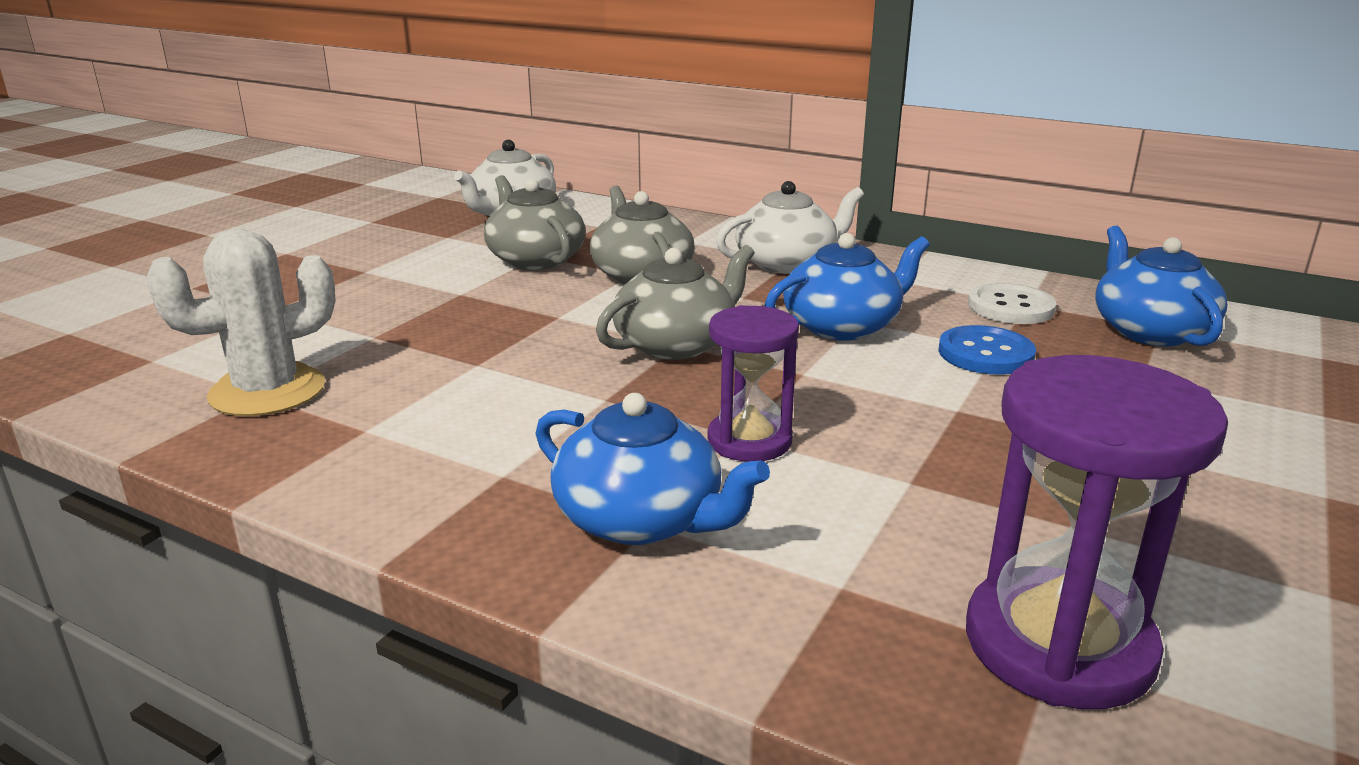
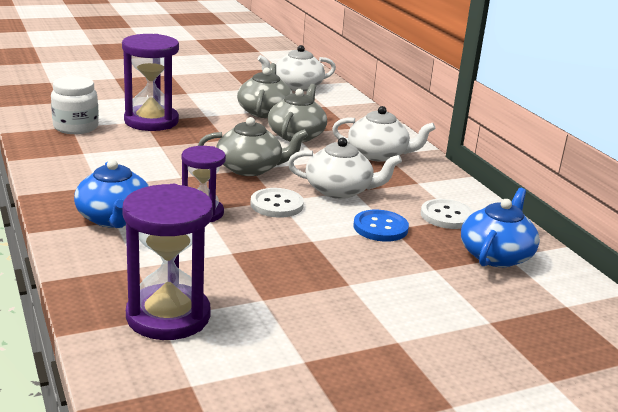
camera: 35 degrees right, 0 degrees up
(267, 391) = (76, 127): white cactus -> white jar
(389, 332) = (151, 121): none -> purple hourglass
(815, 380) = (276, 205): none -> white button
(842, 326) = (339, 190): blue teapot -> white teapot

···

Exercise brief:
Retype every entry verbatim and exclude the pictures from the copy.

Exercise output:
camera: 35 degrees right, 0 degrees up
(267, 391) = (76, 127): white cactus -> white jar
(389, 332) = (151, 121): none -> purple hourglass
(815, 380) = (276, 205): none -> white button
(842, 326) = (339, 190): blue teapot -> white teapot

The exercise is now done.